Repeat each line of the data below exactly, but skip the pictures.

[Opening Source information section]

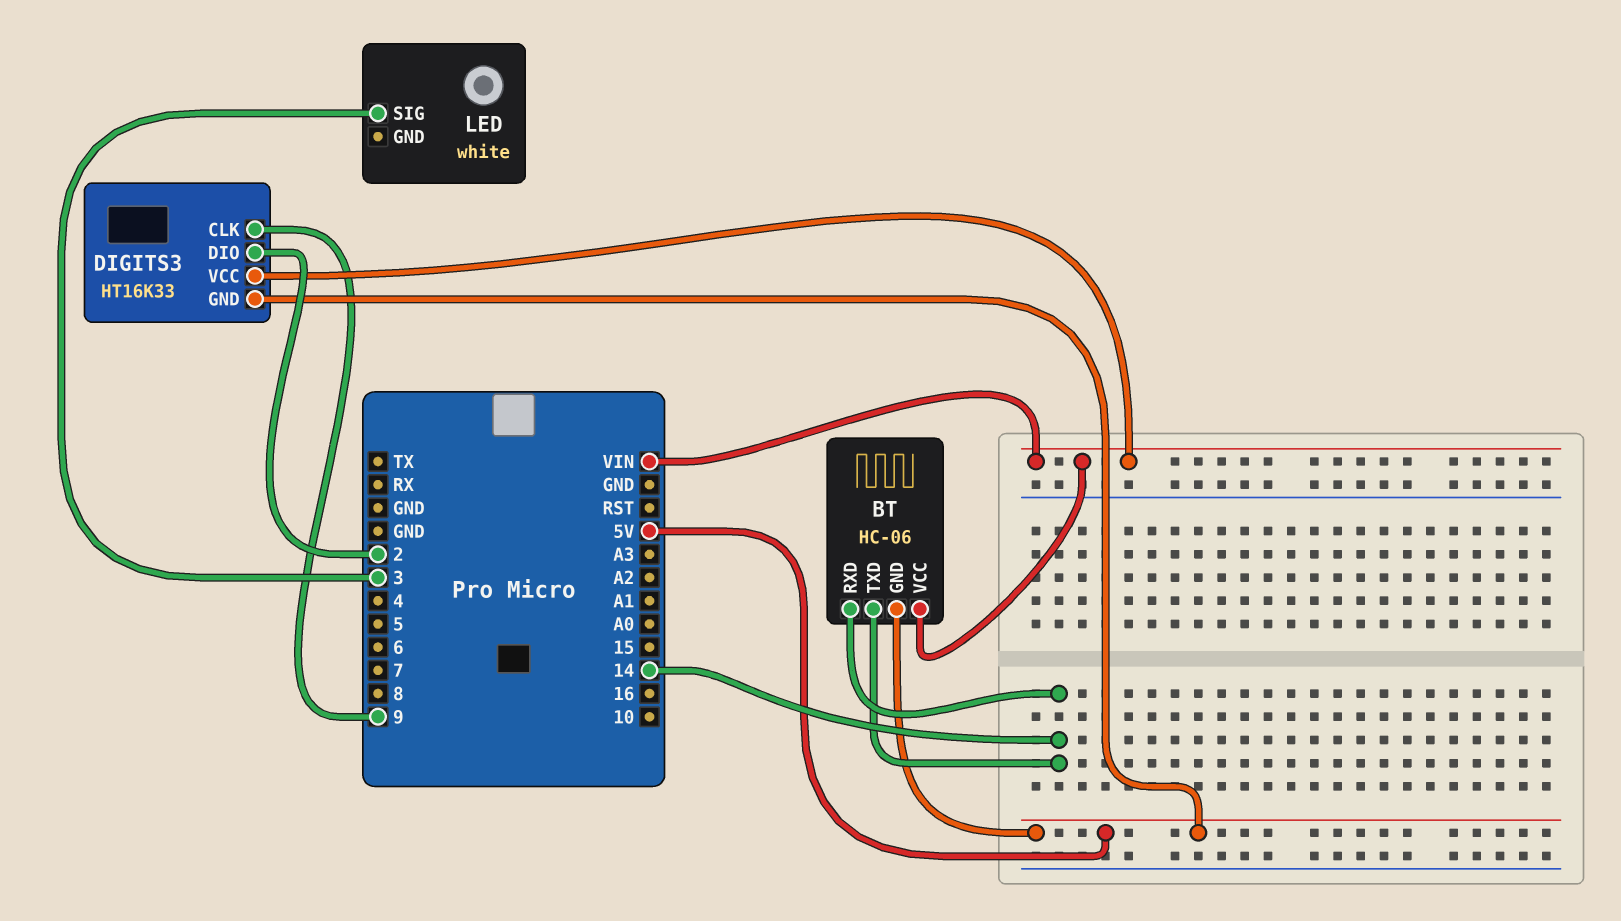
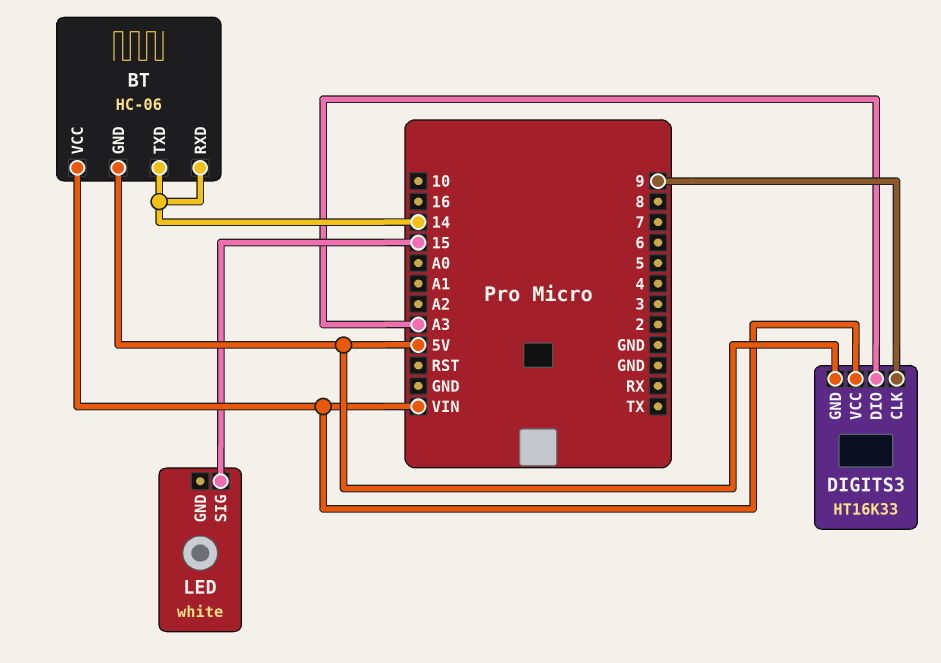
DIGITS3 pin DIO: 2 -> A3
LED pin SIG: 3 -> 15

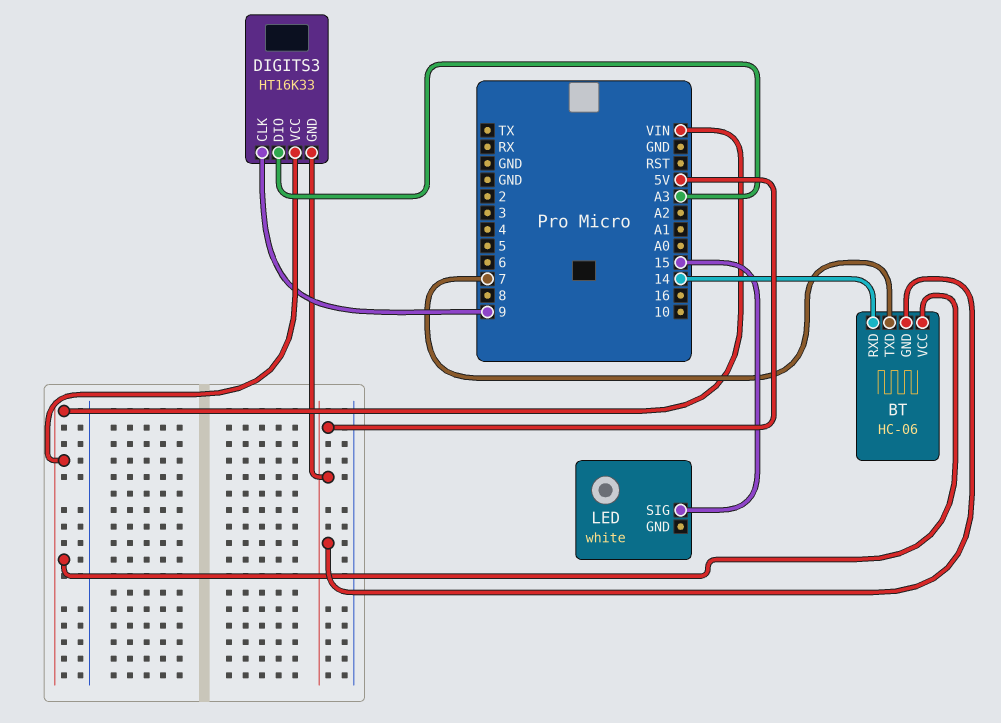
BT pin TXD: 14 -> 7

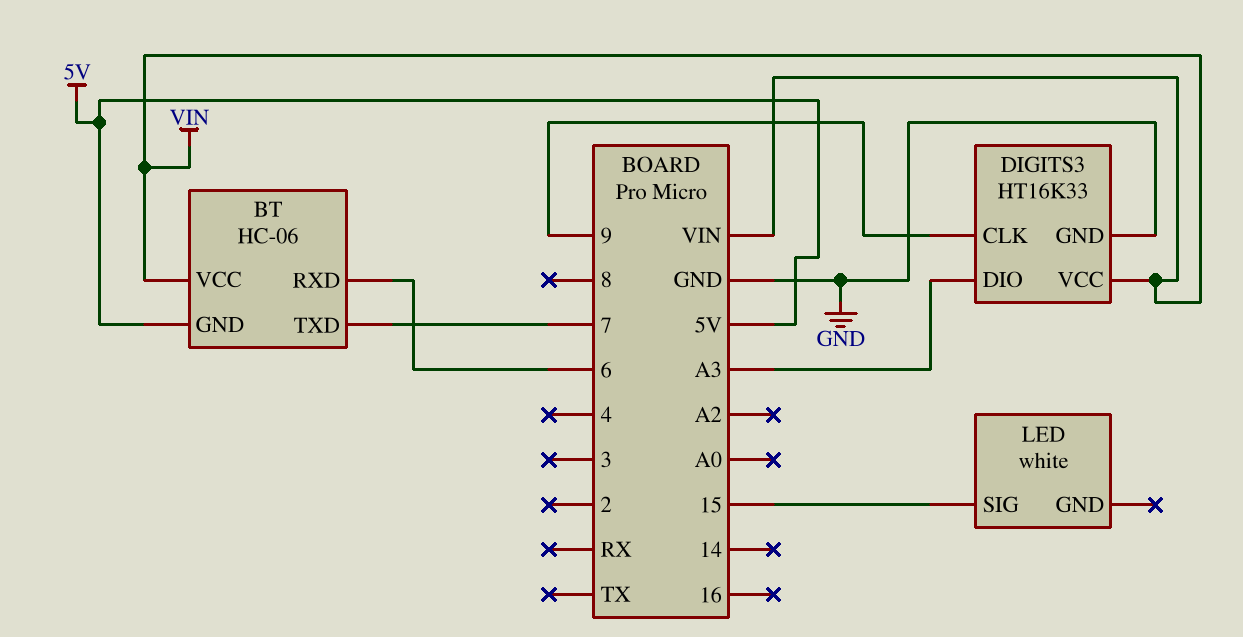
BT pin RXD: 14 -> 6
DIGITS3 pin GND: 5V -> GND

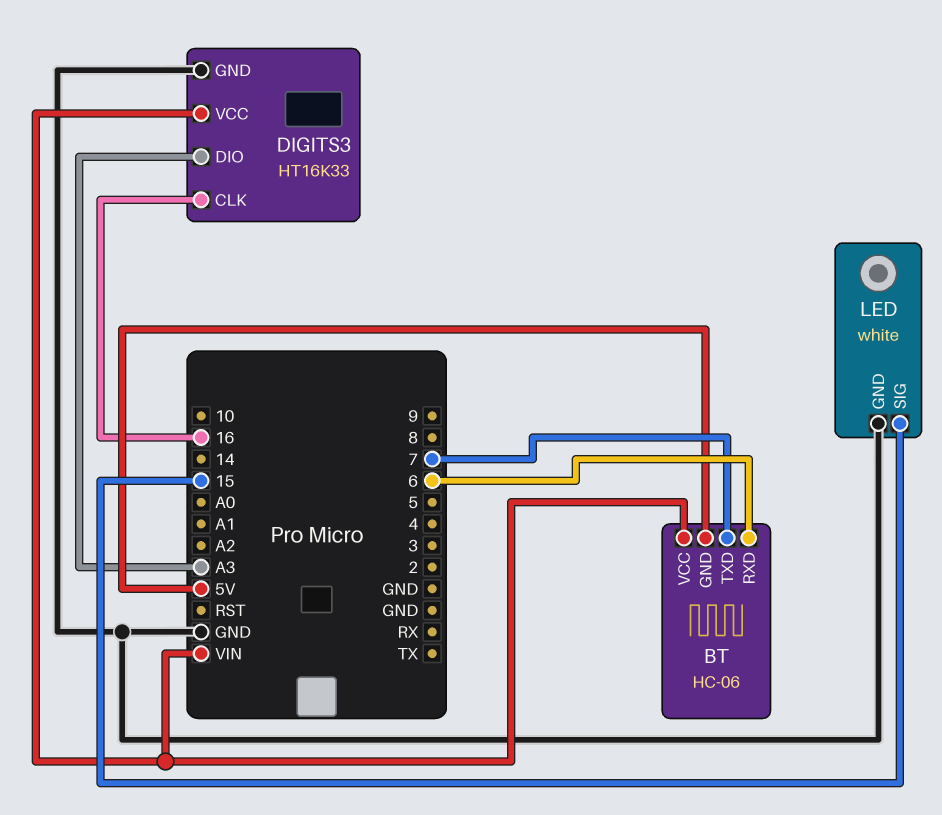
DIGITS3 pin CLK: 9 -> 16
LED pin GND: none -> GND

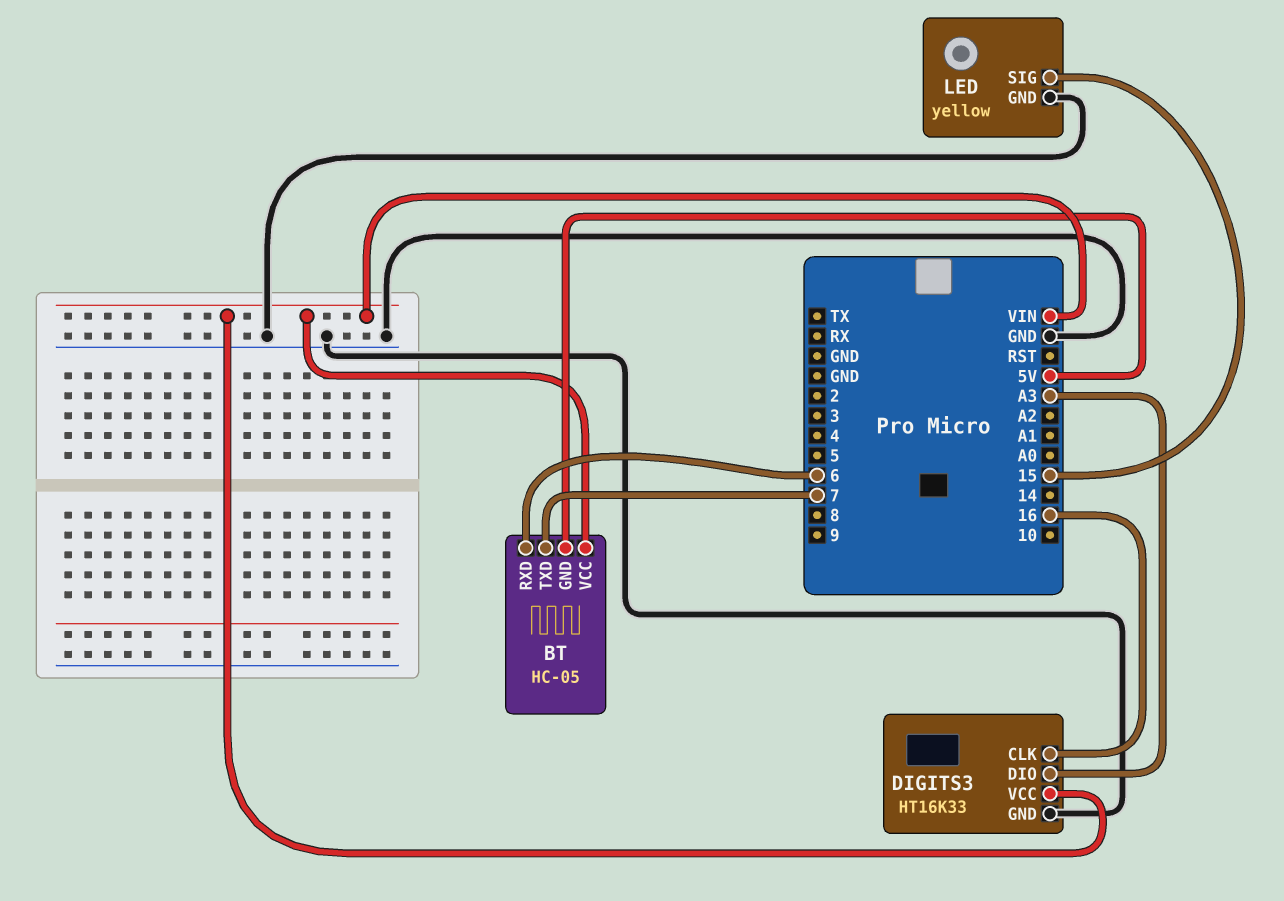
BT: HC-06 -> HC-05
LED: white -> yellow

[Closing Source information section]

* Solution to the problem
DIGITS3 pin DIO: 2 -> A3
LED pin SIG: 3 -> 15

BT pin TXD: 14 -> 7

BT pin RXD: 14 -> 6
DIGITS3 pin GND: 5V -> GND

DIGITS3 pin CLK: 9 -> 16
LED pin GND: none -> GND

BT: HC-06 -> HC-05
LED: white -> yellow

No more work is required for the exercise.